Direction
Will you copy every one of the records below, line for line and without any change?

Exercise material
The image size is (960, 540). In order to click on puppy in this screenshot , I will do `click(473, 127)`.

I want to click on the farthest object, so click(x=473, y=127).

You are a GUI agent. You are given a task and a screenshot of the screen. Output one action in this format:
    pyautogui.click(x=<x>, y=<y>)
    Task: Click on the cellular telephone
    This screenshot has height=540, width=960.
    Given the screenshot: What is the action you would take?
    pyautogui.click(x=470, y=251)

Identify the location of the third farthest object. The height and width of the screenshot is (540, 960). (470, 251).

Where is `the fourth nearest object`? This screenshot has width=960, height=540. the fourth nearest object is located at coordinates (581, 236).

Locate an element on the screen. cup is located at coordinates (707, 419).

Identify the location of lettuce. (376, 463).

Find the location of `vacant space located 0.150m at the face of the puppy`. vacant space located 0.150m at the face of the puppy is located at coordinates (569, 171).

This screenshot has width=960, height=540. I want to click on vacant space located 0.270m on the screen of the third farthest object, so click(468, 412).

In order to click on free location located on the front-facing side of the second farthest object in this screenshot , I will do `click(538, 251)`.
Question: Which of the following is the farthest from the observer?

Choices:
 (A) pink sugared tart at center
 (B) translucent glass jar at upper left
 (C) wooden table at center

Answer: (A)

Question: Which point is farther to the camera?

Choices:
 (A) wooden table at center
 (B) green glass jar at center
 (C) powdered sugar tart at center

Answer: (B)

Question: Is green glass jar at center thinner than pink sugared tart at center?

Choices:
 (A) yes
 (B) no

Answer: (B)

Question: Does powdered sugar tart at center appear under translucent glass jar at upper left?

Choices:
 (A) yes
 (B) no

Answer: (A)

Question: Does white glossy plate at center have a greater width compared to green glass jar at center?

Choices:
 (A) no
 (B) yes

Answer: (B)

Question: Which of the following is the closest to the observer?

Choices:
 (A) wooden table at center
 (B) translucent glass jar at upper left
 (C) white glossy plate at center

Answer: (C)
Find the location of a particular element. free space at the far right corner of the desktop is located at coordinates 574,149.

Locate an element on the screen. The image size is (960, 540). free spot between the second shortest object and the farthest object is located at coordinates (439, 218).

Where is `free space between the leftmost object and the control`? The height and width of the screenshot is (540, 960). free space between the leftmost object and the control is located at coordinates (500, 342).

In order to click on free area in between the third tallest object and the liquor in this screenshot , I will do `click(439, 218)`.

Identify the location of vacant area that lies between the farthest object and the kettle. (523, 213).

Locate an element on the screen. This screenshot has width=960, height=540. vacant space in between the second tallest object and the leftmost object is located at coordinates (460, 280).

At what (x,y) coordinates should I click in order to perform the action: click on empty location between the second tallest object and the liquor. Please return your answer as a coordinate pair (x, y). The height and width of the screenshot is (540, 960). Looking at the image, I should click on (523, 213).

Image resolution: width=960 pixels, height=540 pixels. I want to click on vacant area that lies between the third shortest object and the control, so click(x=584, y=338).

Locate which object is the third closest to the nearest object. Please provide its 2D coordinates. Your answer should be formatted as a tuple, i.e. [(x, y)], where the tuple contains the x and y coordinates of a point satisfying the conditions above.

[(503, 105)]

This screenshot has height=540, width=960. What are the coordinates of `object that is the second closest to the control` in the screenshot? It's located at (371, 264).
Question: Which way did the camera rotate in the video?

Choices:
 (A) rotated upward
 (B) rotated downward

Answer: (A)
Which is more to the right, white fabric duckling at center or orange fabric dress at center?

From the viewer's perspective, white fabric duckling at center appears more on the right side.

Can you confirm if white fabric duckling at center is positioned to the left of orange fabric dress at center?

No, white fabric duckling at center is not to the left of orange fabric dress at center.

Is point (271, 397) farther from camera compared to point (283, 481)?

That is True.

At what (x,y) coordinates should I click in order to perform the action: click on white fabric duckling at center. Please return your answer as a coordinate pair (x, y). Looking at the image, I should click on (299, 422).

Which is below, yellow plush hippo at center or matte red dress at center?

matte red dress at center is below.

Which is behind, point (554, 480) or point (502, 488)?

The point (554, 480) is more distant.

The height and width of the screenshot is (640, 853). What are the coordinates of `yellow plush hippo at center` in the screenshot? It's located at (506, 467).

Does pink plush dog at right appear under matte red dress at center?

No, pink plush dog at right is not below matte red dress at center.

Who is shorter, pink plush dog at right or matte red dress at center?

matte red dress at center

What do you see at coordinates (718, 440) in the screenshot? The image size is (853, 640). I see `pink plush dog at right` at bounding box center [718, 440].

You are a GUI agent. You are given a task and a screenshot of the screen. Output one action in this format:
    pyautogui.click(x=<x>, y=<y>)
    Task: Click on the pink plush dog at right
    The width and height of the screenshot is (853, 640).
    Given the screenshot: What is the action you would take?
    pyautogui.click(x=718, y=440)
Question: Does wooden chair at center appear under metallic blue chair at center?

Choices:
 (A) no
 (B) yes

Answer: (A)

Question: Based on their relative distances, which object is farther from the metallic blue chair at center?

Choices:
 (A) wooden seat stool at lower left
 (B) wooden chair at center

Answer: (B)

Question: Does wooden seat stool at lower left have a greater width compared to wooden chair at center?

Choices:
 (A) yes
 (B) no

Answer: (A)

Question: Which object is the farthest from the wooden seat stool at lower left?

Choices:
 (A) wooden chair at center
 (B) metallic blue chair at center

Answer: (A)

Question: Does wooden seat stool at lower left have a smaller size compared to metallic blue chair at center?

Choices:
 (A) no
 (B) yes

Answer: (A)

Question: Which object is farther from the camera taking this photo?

Output of the task
The image size is (960, 540). In order to click on puppy in this screenshot , I will do `click(473, 127)`.

I want to click on the farthest object, so click(x=473, y=127).

You are a GUI agent. You are given a task and a screenshot of the screen. Output one action in this format:
    pyautogui.click(x=<x>, y=<y>)
    Task: Click on the cellular telephone
    This screenshot has height=540, width=960.
    Given the screenshot: What is the action you would take?
    pyautogui.click(x=470, y=251)

Identify the location of the third farthest object. The height and width of the screenshot is (540, 960). (470, 251).

Where is `the fourth nearest object`? This screenshot has width=960, height=540. the fourth nearest object is located at coordinates (581, 236).

Locate an element on the screen. cup is located at coordinates (707, 419).

Identify the location of lettuce. (376, 463).

Find the location of `vacant space located 0.150m at the face of the puppy`. vacant space located 0.150m at the face of the puppy is located at coordinates (569, 171).

This screenshot has width=960, height=540. I want to click on vacant space located 0.270m on the screen of the third farthest object, so click(468, 412).

In order to click on free location located on the front-facing side of the second farthest object in this screenshot , I will do `click(538, 251)`.
Question: Which of the following is the farthest from the observer?

Choices:
 (A) pink sugared tart at center
 (B) translucent glass jar at upper left
 (C) wooden table at center

Answer: (A)

Question: Which point is farther to the camera?

Choices:
 (A) wooden table at center
 (B) green glass jar at center
 (C) powdered sugar tart at center

Answer: (B)

Question: Is green glass jar at center thinner than pink sugared tart at center?

Choices:
 (A) yes
 (B) no

Answer: (B)

Question: Does powdered sugar tart at center appear under translucent glass jar at upper left?

Choices:
 (A) yes
 (B) no

Answer: (A)

Question: Does white glossy plate at center have a greater width compared to green glass jar at center?

Choices:
 (A) no
 (B) yes

Answer: (B)

Question: Which of the following is the closest to the observer?

Choices:
 (A) wooden table at center
 (B) translucent glass jar at upper left
 (C) white glossy plate at center

Answer: (C)
Find the location of a particular element. free space at the far right corner of the desktop is located at coordinates 574,149.

Locate an element on the screen. The image size is (960, 540). free spot between the second shortest object and the farthest object is located at coordinates (439, 218).

Where is `free space between the leftmost object and the control`? The height and width of the screenshot is (540, 960). free space between the leftmost object and the control is located at coordinates (500, 342).

In order to click on free area in between the third tallest object and the liquor in this screenshot , I will do `click(439, 218)`.

Identify the location of vacant area that lies between the farthest object and the kettle. (523, 213).

Locate an element on the screen. This screenshot has width=960, height=540. vacant space in between the second tallest object and the leftmost object is located at coordinates (460, 280).

At what (x,y) coordinates should I click in order to perform the action: click on empty location between the second tallest object and the liquor. Please return your answer as a coordinate pair (x, y). The height and width of the screenshot is (540, 960). Looking at the image, I should click on (523, 213).

Image resolution: width=960 pixels, height=540 pixels. I want to click on vacant area that lies between the third shortest object and the control, so click(x=584, y=338).

Locate which object is the third closest to the nearest object. Please provide its 2D coordinates. Your answer should be formatted as a tuple, i.e. [(x, y)], where the tuple contains the x and y coordinates of a point satisfying the conditions above.

[(503, 105)]

This screenshot has height=540, width=960. What are the coordinates of `object that is the second closest to the control` in the screenshot? It's located at (371, 264).
Question: Which way did the camera rotate in the video?

Choices:
 (A) rotated upward
 (B) rotated downward

Answer: (A)
Which is more to the right, white fabric duckling at center or orange fabric dress at center?

From the viewer's perspective, white fabric duckling at center appears more on the right side.

Can you confirm if white fabric duckling at center is positioned to the left of orange fabric dress at center?

No, white fabric duckling at center is not to the left of orange fabric dress at center.

Is point (271, 397) farther from camera compared to point (283, 481)?

That is True.

At what (x,y) coordinates should I click in order to perform the action: click on white fabric duckling at center. Please return your answer as a coordinate pair (x, y). Looking at the image, I should click on (299, 422).

Which is below, yellow plush hippo at center or matte red dress at center?

matte red dress at center is below.

Which is behind, point (554, 480) or point (502, 488)?

The point (554, 480) is more distant.

The height and width of the screenshot is (640, 853). What are the coordinates of `yellow plush hippo at center` in the screenshot? It's located at (506, 467).

Does pink plush dog at right appear under matte red dress at center?

No, pink plush dog at right is not below matte red dress at center.

Who is shorter, pink plush dog at right or matte red dress at center?

matte red dress at center

What do you see at coordinates (718, 440) in the screenshot? The image size is (853, 640). I see `pink plush dog at right` at bounding box center [718, 440].

You are a GUI agent. You are given a task and a screenshot of the screen. Output one action in this format:
    pyautogui.click(x=<x>, y=<y>)
    Task: Click on the pink plush dog at right
    The width and height of the screenshot is (853, 640).
    Given the screenshot: What is the action you would take?
    pyautogui.click(x=718, y=440)
Question: Does wooden chair at center appear under metallic blue chair at center?

Choices:
 (A) no
 (B) yes

Answer: (A)

Question: Based on their relative distances, which object is farther from the metallic blue chair at center?

Choices:
 (A) wooden seat stool at lower left
 (B) wooden chair at center

Answer: (B)

Question: Does wooden seat stool at lower left have a greater width compared to wooden chair at center?

Choices:
 (A) yes
 (B) no

Answer: (A)

Question: Which object is the farthest from the wooden seat stool at lower left?

Choices:
 (A) wooden chair at center
 (B) metallic blue chair at center

Answer: (A)

Question: Does wooden seat stool at lower left have a smaller size compared to metallic blue chair at center?

Choices:
 (A) no
 (B) yes

Answer: (A)

Question: Which object is farther from the camera taking this photo?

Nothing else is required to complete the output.